──────── Recorded data ────────

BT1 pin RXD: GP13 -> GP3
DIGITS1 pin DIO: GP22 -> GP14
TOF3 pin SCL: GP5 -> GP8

────────
──────── Recorded data ────────

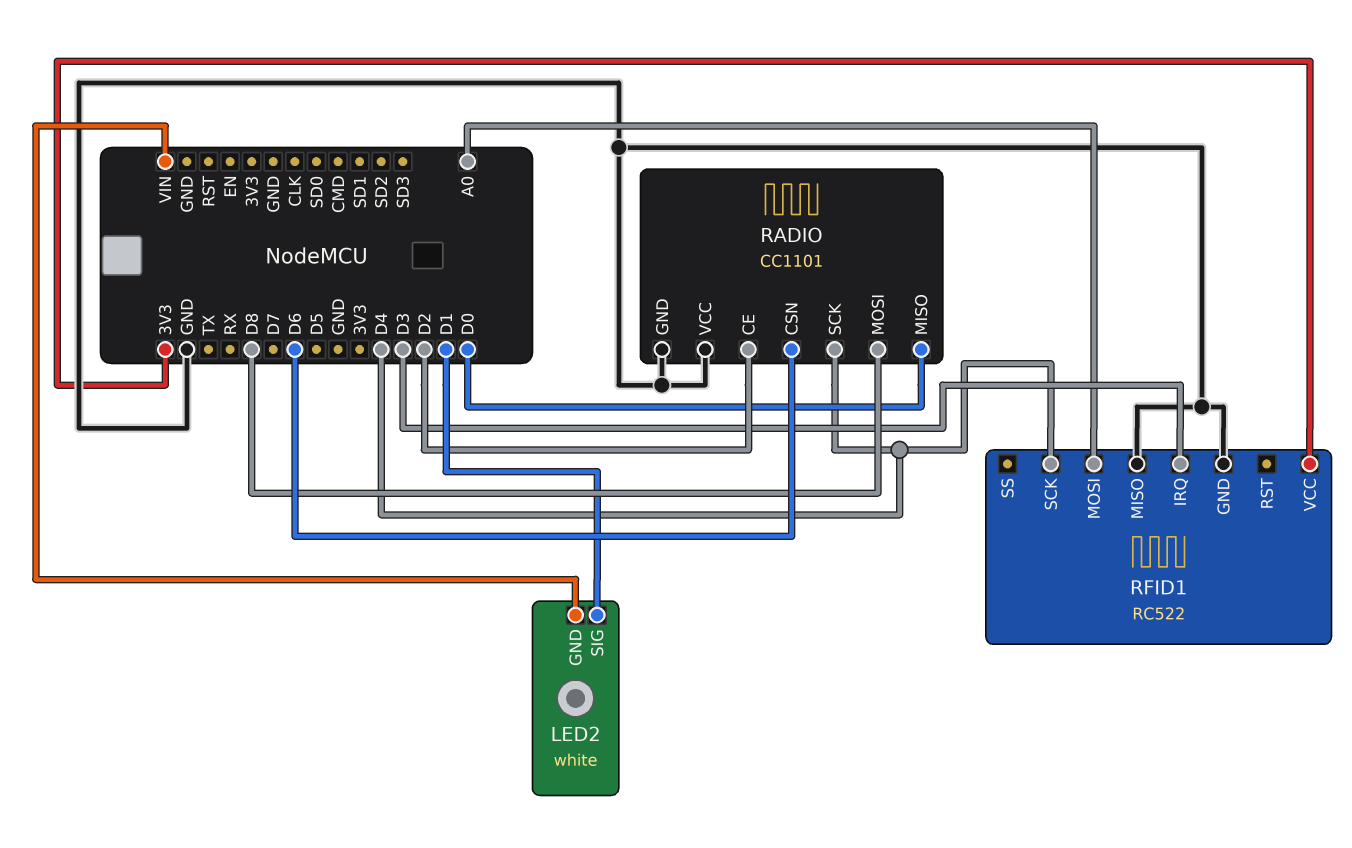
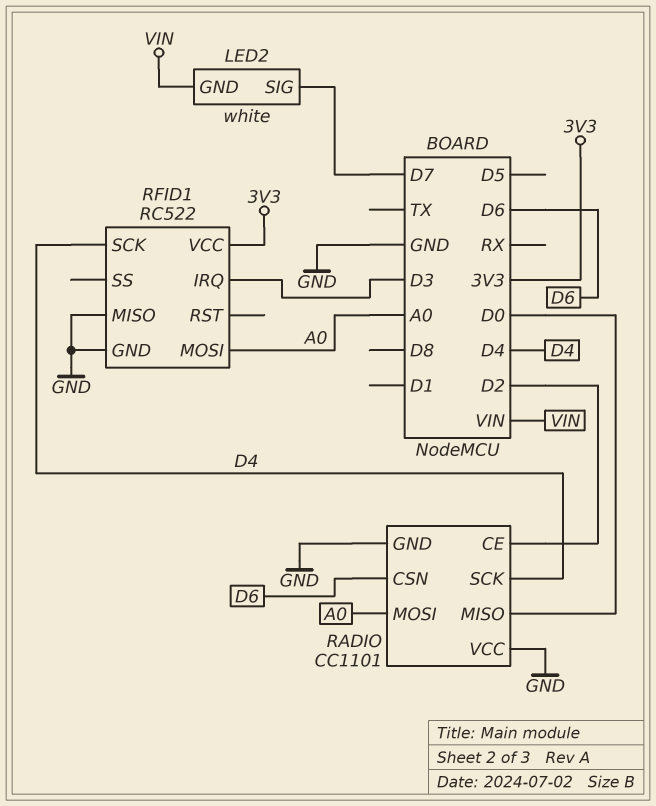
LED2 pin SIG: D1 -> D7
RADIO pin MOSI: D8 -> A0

────────

Requirement:
Could you write out, exactly as they stand, only the lines above that begin at the line with "BT1 pin RXD: GP13 -> GP3" and stop after the line with "TOF3 pin SCL: GP5 -> GP8"?

Solution to the exercise:
BT1 pin RXD: GP13 -> GP3
DIGITS1 pin DIO: GP22 -> GP14
TOF3 pin SCL: GP5 -> GP8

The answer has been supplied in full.